### Goal of the exercise
After finding the line with "(416, 314) = (380, 167): none -> blue bell" in the data below, set down exactly each line through the one with "(546, 293) = (460, 181): turquoise", inclusive, and stop there.

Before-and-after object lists
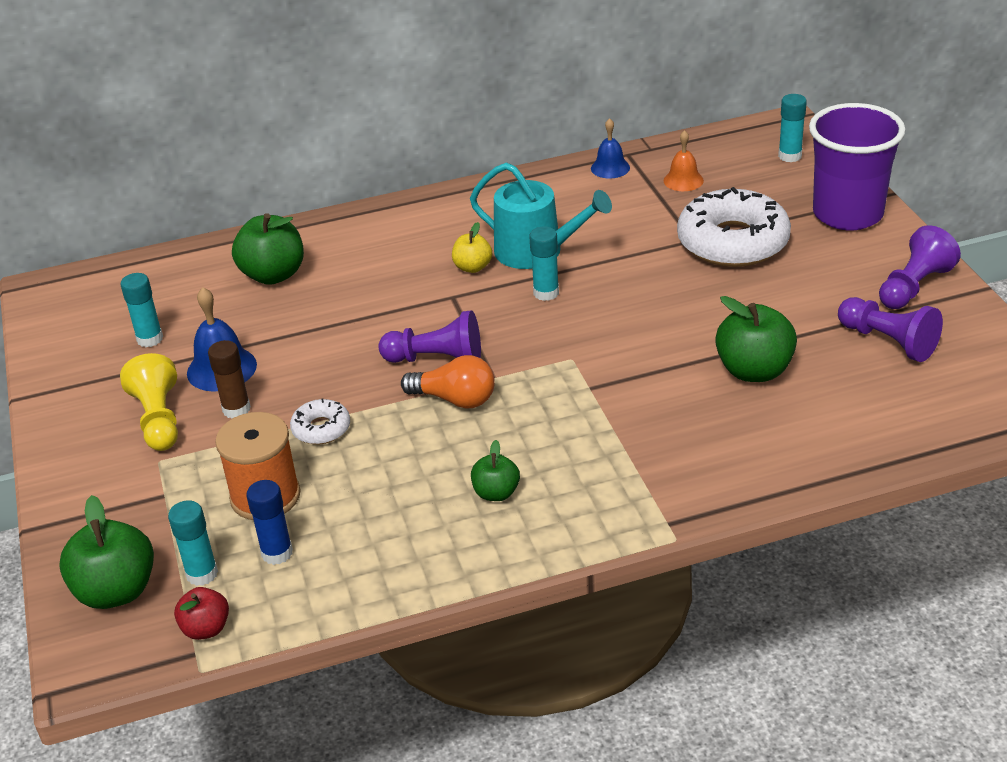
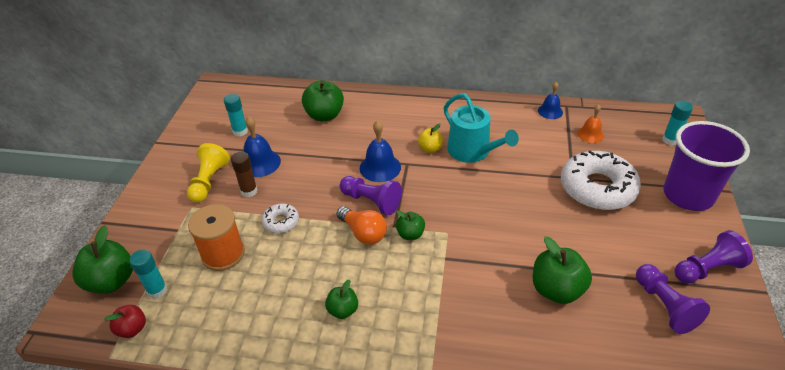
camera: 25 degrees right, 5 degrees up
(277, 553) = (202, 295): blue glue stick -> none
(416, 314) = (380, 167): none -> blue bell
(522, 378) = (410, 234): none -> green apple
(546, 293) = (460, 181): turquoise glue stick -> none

--

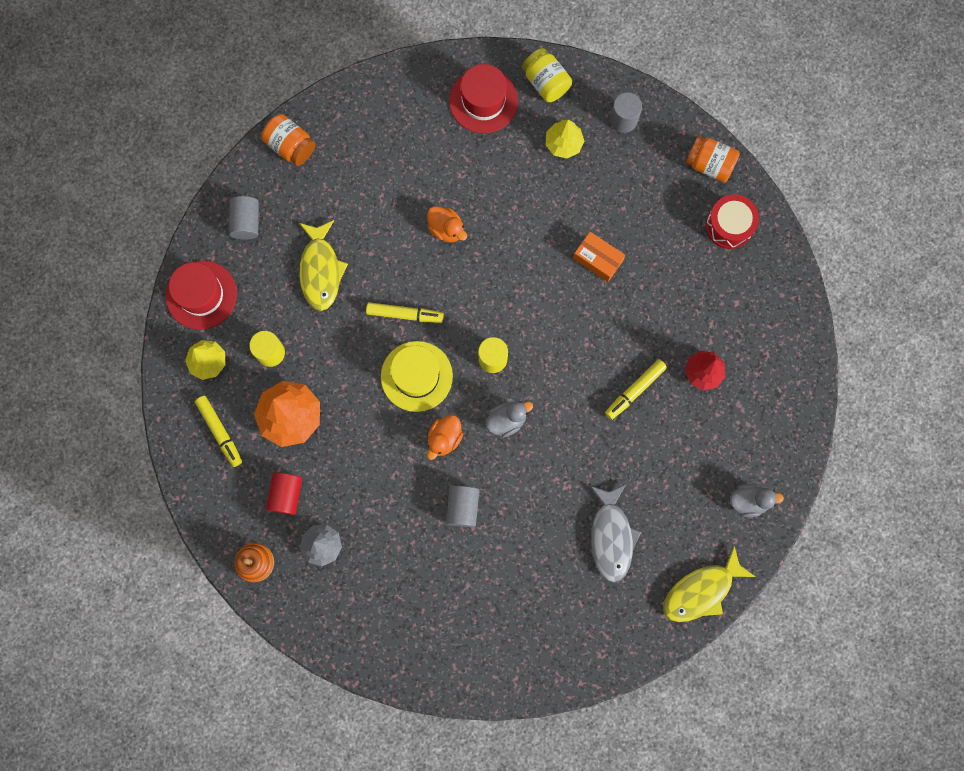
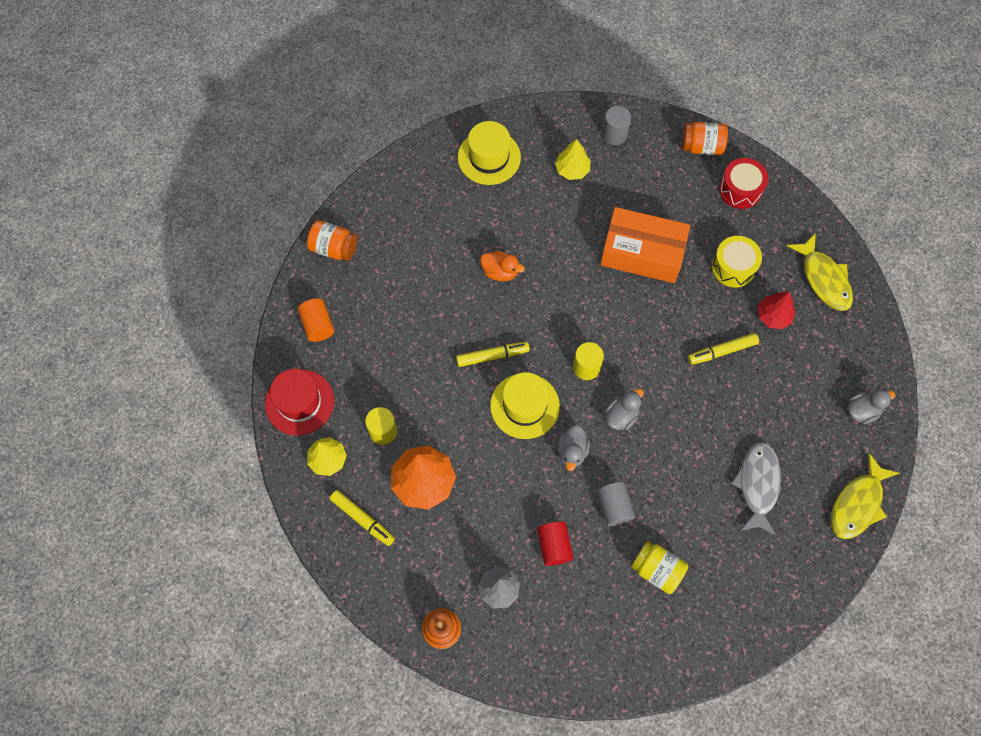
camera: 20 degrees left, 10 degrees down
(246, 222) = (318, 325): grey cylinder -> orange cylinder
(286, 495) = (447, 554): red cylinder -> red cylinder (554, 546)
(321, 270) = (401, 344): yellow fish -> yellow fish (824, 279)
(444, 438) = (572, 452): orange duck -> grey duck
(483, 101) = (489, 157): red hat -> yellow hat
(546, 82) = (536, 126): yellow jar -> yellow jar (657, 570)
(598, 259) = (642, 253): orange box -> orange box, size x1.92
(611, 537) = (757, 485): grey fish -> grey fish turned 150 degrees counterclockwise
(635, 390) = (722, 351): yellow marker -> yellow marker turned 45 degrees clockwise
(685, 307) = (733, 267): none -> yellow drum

### Reply
(416, 314) = (380, 167): none -> blue bell
(522, 378) = (410, 234): none -> green apple
(546, 293) = (460, 181): turquoise glue stick -> none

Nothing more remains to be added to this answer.